→ PROBLEM DESCRIPTION
Leave the pictures out and write out exactly the lines from the top of the entries through the line containing "before: aqua lorry".

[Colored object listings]
....................

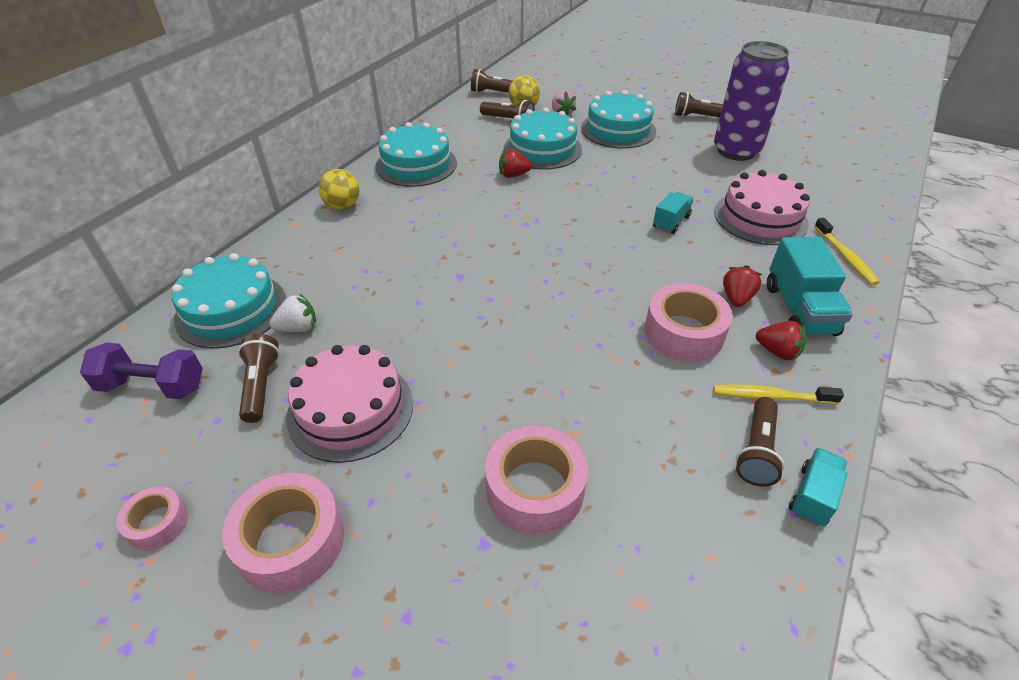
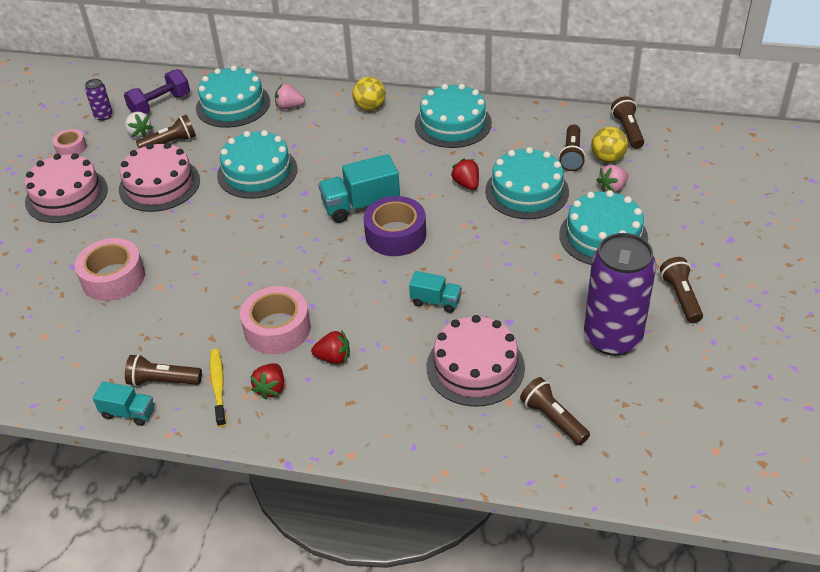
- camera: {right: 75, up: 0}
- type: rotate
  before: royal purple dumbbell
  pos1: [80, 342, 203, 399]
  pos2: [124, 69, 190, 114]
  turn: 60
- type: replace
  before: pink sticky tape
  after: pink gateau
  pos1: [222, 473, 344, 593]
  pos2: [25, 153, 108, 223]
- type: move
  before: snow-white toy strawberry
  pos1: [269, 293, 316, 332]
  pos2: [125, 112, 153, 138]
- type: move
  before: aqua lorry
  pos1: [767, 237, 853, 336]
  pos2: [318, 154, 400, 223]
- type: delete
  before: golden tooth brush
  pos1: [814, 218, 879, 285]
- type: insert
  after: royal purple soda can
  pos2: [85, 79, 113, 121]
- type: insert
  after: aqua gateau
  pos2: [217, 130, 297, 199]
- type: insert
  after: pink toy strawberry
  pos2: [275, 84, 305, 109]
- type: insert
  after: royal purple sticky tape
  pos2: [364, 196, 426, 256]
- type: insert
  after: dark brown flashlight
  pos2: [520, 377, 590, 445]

....................

→ YOUR SOLUTION
- camera: {right: 75, up: 0}
- type: rotate
  before: royal purple dumbbell
  pos1: [80, 342, 203, 399]
  pos2: [124, 69, 190, 114]
  turn: 60
- type: replace
  before: pink sticky tape
  after: pink gateau
  pos1: [222, 473, 344, 593]
  pos2: [25, 153, 108, 223]
- type: move
  before: snow-white toy strawberry
  pos1: [269, 293, 316, 332]
  pos2: [125, 112, 153, 138]
- type: move
  before: aqua lorry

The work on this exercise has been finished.